Task description = From the first line to the last, copy the listing exactly and omit the images.

Content starts

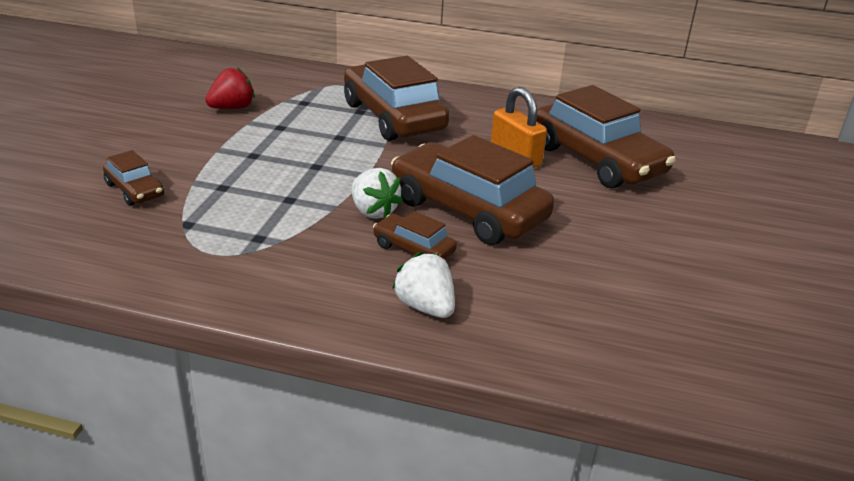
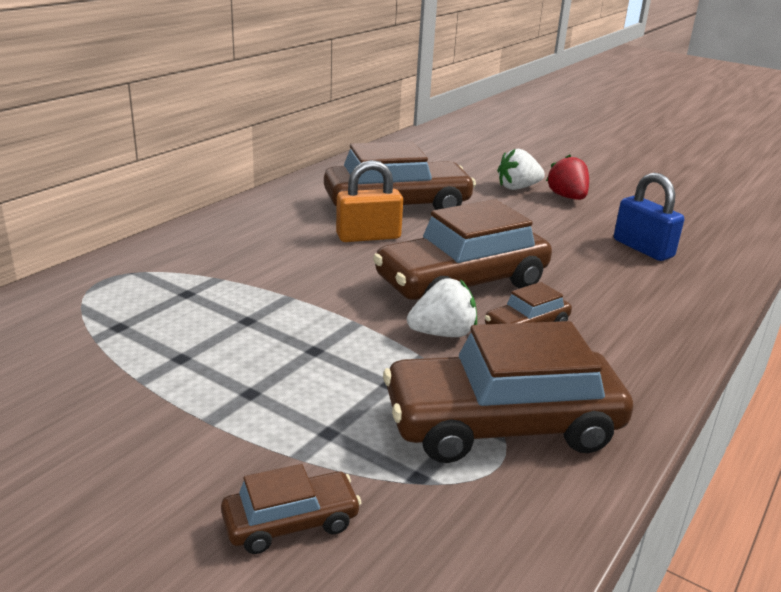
camera: 70 degrees left, 5 degrees down
red strawberry [205,67,255,109] -> red strawberry moved to [546,155,589,200]
brown car [344,56,450,141] -> brown car moved to [383,321,633,463]
white strawberry [392,252,455,318] -> white strawberry moved to [497,149,545,190]
none -> blue padlock [614,173,684,261]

Content ends

Finished task =
camera: 70 degrees left, 5 degrees down
red strawberry [205,67,255,109] -> red strawberry moved to [546,155,589,200]
brown car [344,56,450,141] -> brown car moved to [383,321,633,463]
white strawberry [392,252,455,318] -> white strawberry moved to [497,149,545,190]
none -> blue padlock [614,173,684,261]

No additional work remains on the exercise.